Source material START

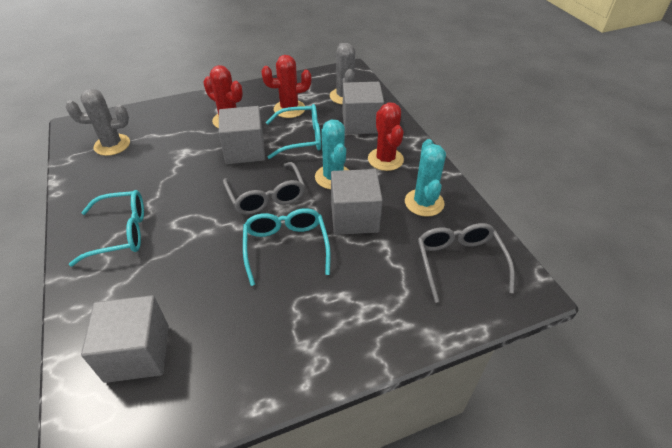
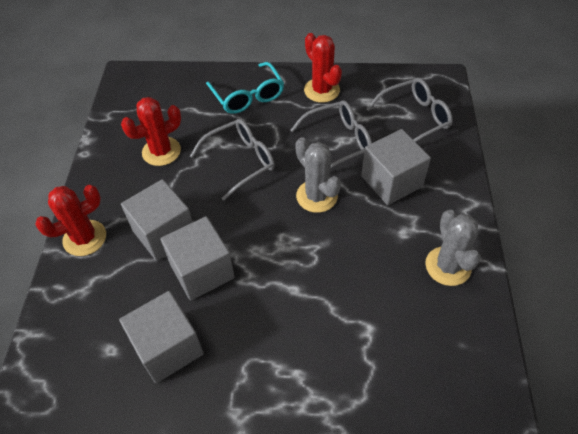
grey glasses: 2 -> 3
turquoise cactus: 2 -> 0
turquoise glasses: 3 -> 1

Source material END

* What the task requires:
Pictures included in the data should be dropped; everything else must be repeated exactly.

* The completed task:
grey glasses: 2 -> 3
turquoise cactus: 2 -> 0
turquoise glasses: 3 -> 1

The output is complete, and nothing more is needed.